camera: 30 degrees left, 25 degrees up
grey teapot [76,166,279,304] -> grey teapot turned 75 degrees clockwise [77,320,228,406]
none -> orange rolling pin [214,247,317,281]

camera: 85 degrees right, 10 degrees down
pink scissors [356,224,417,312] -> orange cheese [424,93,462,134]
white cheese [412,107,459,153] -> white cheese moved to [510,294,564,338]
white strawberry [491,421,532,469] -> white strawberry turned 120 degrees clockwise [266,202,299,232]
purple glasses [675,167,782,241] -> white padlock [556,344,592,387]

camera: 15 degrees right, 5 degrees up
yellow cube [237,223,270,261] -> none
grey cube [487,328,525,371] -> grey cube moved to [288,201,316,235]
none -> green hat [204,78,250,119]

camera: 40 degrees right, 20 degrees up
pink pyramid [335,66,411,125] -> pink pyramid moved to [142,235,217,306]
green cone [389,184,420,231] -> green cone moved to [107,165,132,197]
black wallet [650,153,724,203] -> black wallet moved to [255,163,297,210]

◆ ◆ ◆ ◆

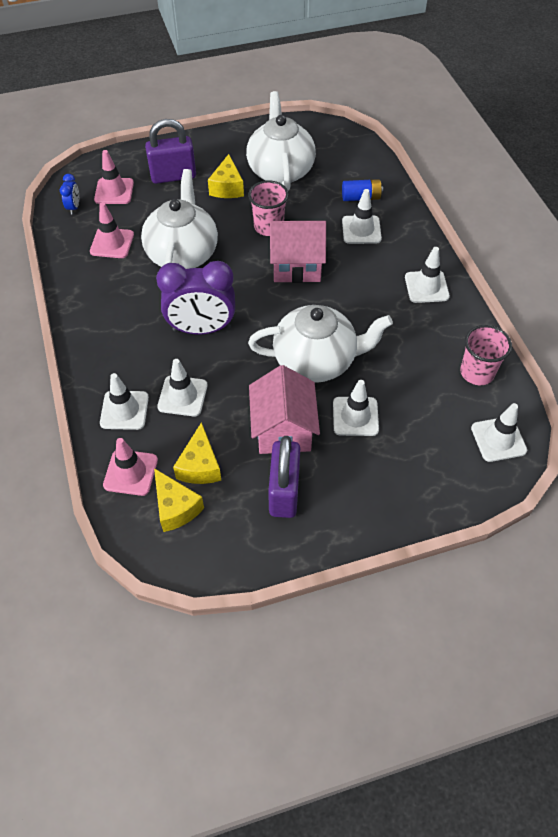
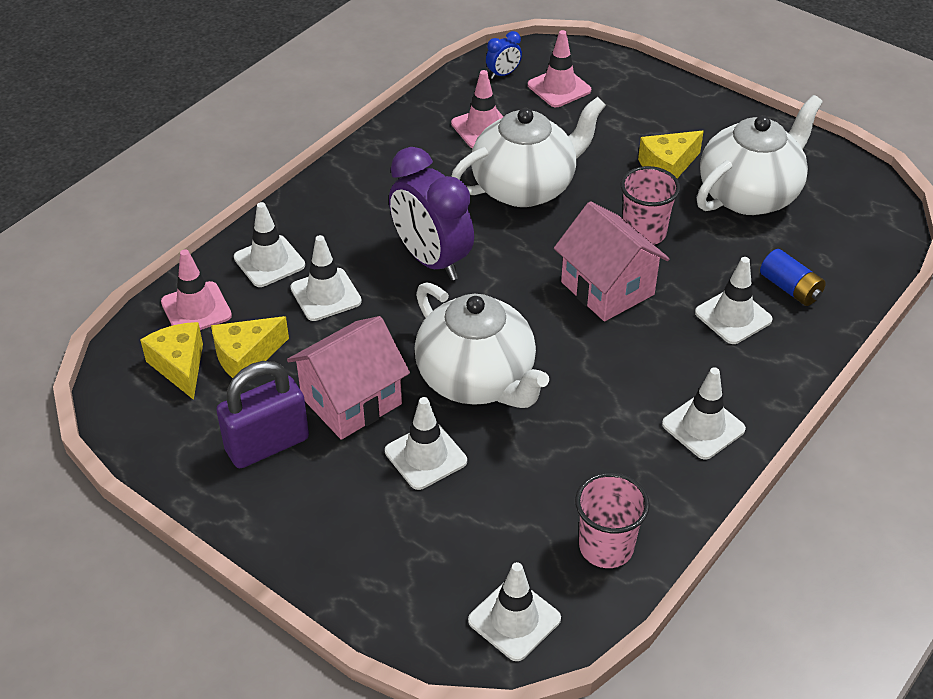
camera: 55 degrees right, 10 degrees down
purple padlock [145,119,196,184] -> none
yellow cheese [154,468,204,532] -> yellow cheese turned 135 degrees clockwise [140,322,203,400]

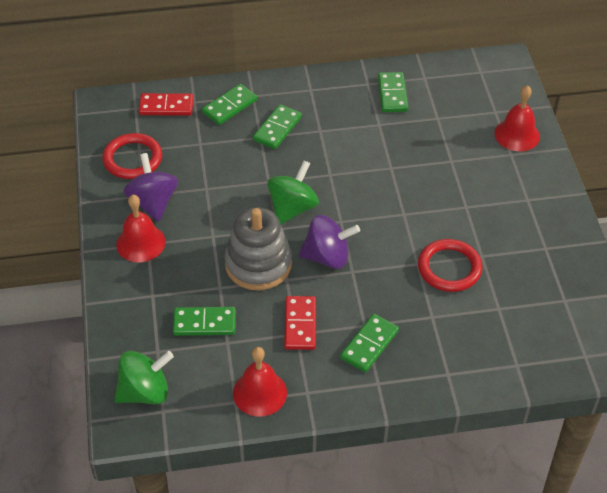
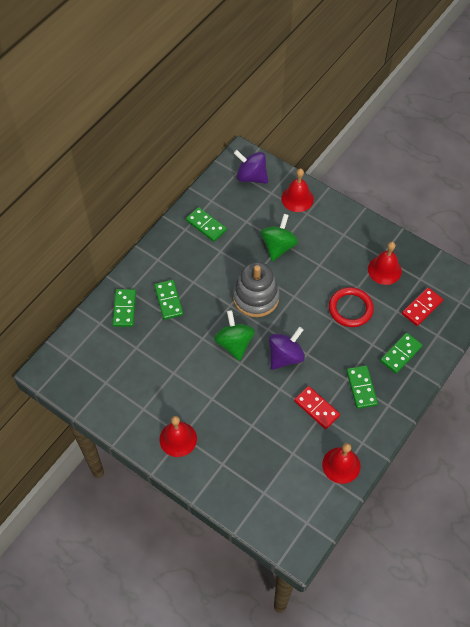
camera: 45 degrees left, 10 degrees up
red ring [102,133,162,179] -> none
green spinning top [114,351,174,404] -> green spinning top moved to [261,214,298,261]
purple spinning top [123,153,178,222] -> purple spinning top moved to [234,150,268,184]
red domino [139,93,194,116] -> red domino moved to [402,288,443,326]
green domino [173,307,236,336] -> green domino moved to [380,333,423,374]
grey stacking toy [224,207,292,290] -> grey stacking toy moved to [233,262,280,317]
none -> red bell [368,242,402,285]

◆ ◆ ◆ ◆

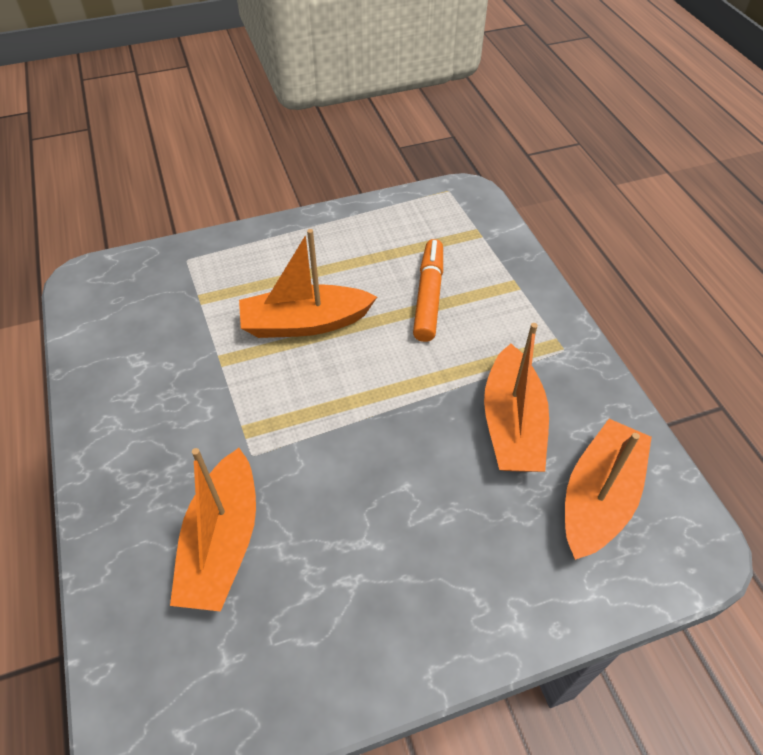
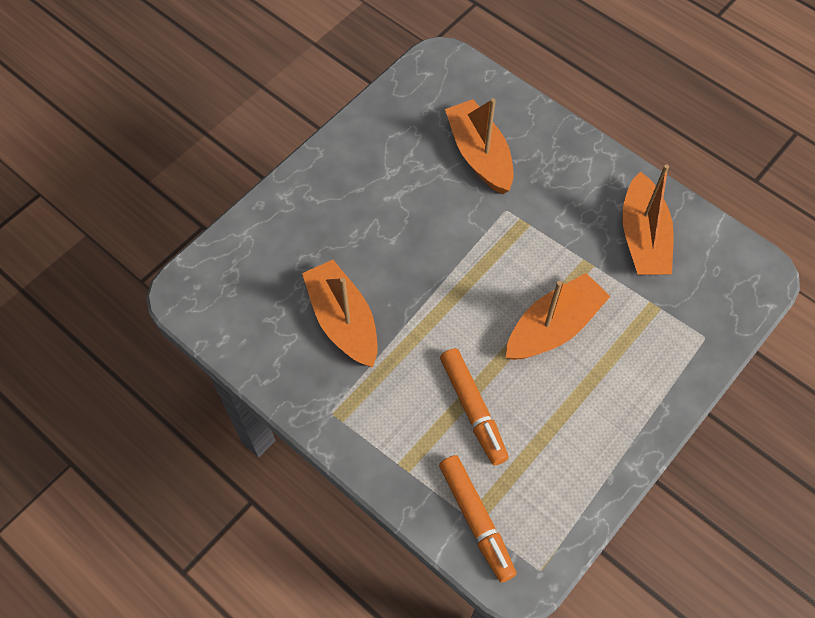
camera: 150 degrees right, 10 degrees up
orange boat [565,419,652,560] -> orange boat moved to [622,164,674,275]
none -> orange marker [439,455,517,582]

◆ ◆ ◆ ◆

▸ Problem to work on:
Only the lines above starting at the one containing "camera: 30 degrees left, 25 degrees up" and ending at the one containing "camera: 15 degrees right, 5 degrees up", both included, are to be returned, exactly as they read.

▸ Result of this exercise:
camera: 30 degrees left, 25 degrees up
grey teapot [76,166,279,304] -> grey teapot turned 75 degrees clockwise [77,320,228,406]
none -> orange rolling pin [214,247,317,281]

camera: 85 degrees right, 10 degrees down
pink scissors [356,224,417,312] -> orange cheese [424,93,462,134]
white cheese [412,107,459,153] -> white cheese moved to [510,294,564,338]
white strawberry [491,421,532,469] -> white strawberry turned 120 degrees clockwise [266,202,299,232]
purple glasses [675,167,782,241] -> white padlock [556,344,592,387]

camera: 15 degrees right, 5 degrees up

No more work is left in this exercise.